## Your goal
It would help if you retyped the data exactly, leaving out the pictures.

## Provided material
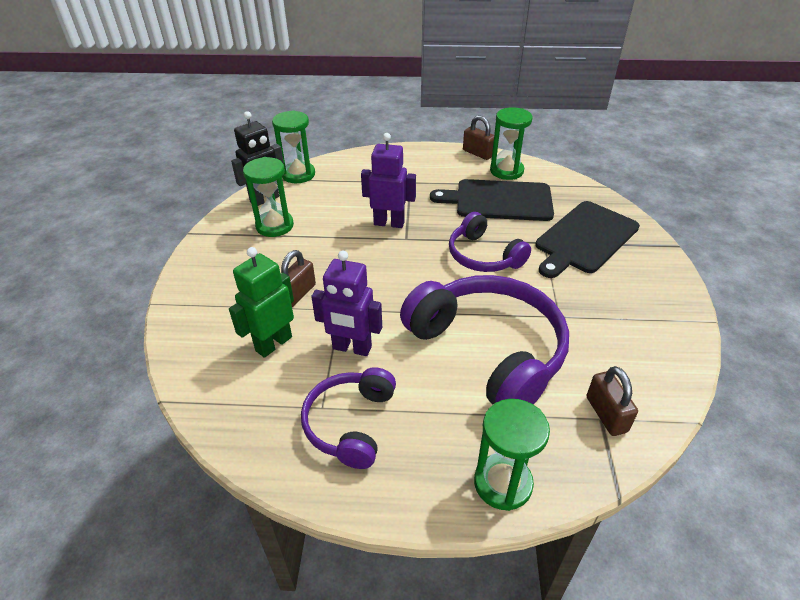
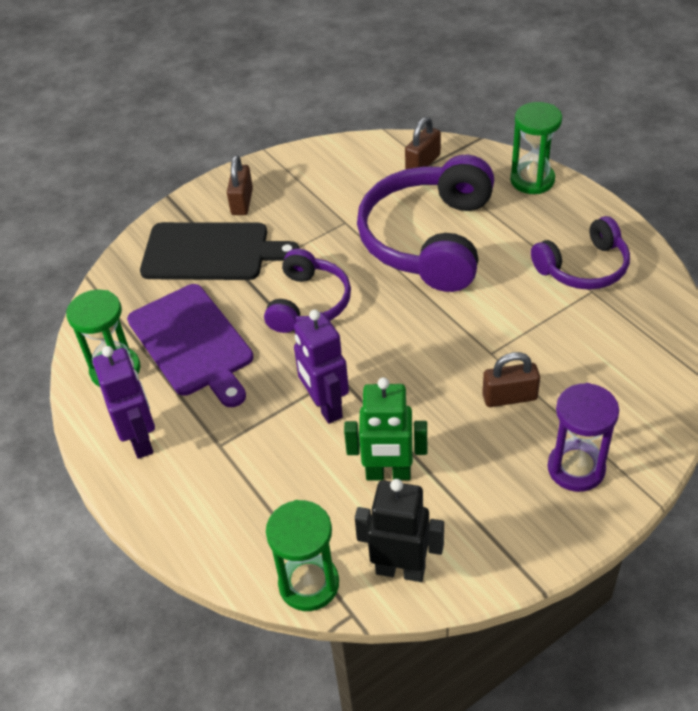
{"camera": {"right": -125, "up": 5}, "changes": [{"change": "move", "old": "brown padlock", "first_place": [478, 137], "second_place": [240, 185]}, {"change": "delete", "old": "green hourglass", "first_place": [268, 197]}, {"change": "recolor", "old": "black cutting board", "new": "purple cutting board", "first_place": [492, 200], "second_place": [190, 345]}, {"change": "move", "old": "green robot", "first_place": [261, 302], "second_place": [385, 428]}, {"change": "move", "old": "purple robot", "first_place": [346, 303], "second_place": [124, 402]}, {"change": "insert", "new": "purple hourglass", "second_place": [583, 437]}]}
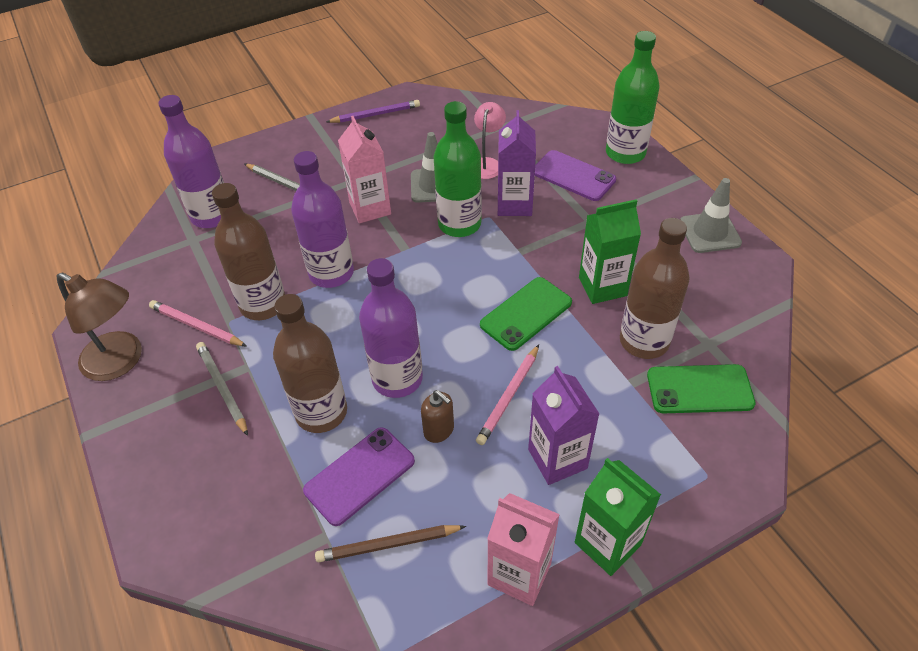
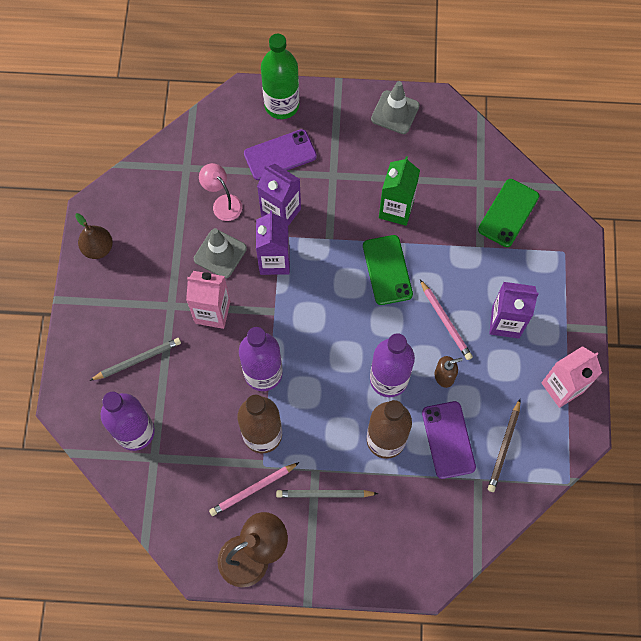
{"camera": {"right": -60, "up": 20}, "changes": [{"change": "replace", "old": "purple pencil", "new": "brown pear", "first_place": [373, 111], "second_place": [94, 236]}, {"change": "replace", "old": "green bottle", "new": "purple carton", "first_place": [458, 169], "second_place": [273, 243]}, {"change": "delete", "old": "brown bottle", "first_place": [655, 288]}, {"change": "delete", "old": "green carton", "first_place": [618, 517]}]}
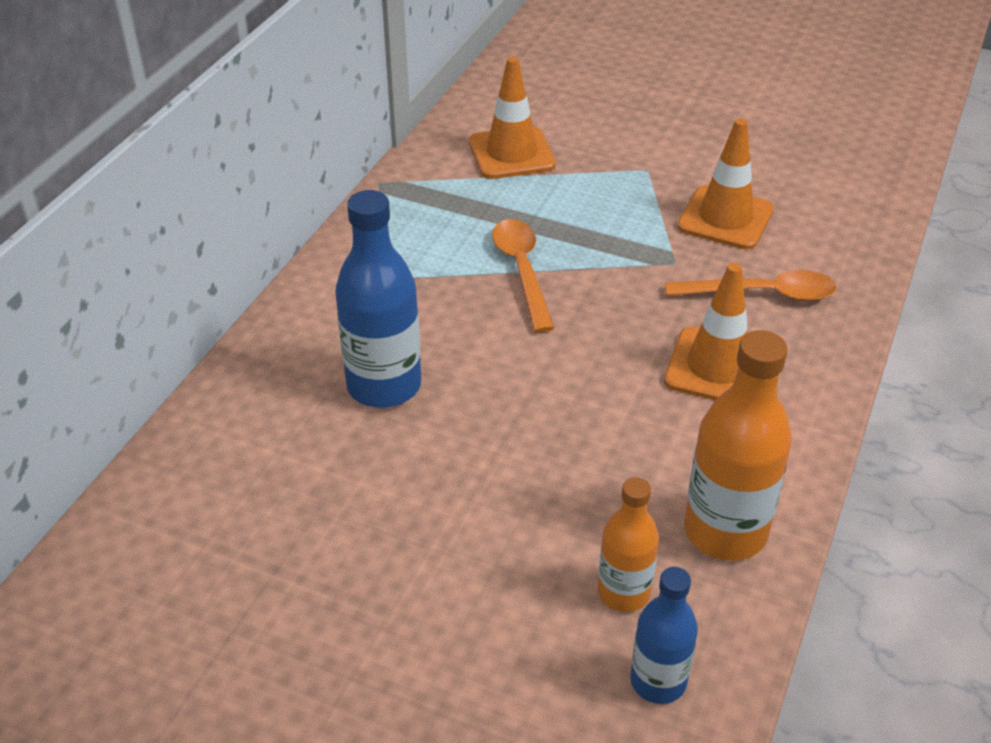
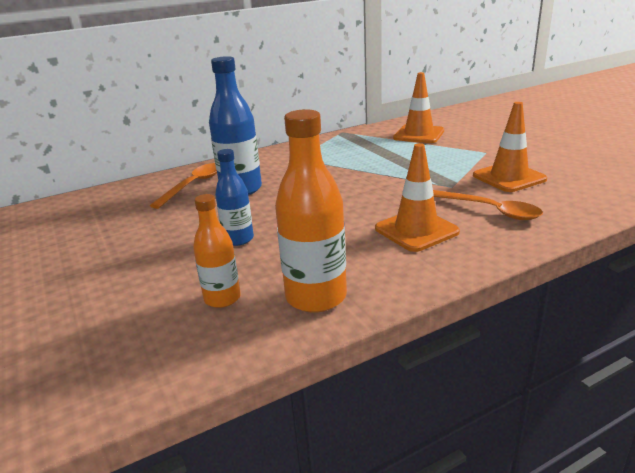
{"camera": {"right": 40, "up": -15}, "changes": [{"change": "move", "old": "orange spoon", "first_place": [523, 275], "second_place": [183, 186]}, {"change": "move", "old": "blue bottle", "first_place": [664, 635], "second_place": [234, 197]}]}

## Result of the exercise
{"camera": {"right": -125, "up": 5}, "changes": [{"change": "move", "old": "brown padlock", "first_place": [478, 137], "second_place": [240, 185]}, {"change": "delete", "old": "green hourglass", "first_place": [268, 197]}, {"change": "recolor", "old": "black cutting board", "new": "purple cutting board", "first_place": [492, 200], "second_place": [190, 345]}, {"change": "move", "old": "green robot", "first_place": [261, 302], "second_place": [385, 428]}, {"change": "move", "old": "purple robot", "first_place": [346, 303], "second_place": [124, 402]}, {"change": "insert", "new": "purple hourglass", "second_place": [583, 437]}]}
{"camera": {"right": -60, "up": 20}, "changes": [{"change": "replace", "old": "purple pencil", "new": "brown pear", "first_place": [373, 111], "second_place": [94, 236]}, {"change": "replace", "old": "green bottle", "new": "purple carton", "first_place": [458, 169], "second_place": [273, 243]}, {"change": "delete", "old": "brown bottle", "first_place": [655, 288]}, {"change": "delete", "old": "green carton", "first_place": [618, 517]}]}
{"camera": {"right": 40, "up": -15}, "changes": [{"change": "move", "old": "orange spoon", "first_place": [523, 275], "second_place": [183, 186]}, {"change": "move", "old": "blue bottle", "first_place": [664, 635], "second_place": [234, 197]}]}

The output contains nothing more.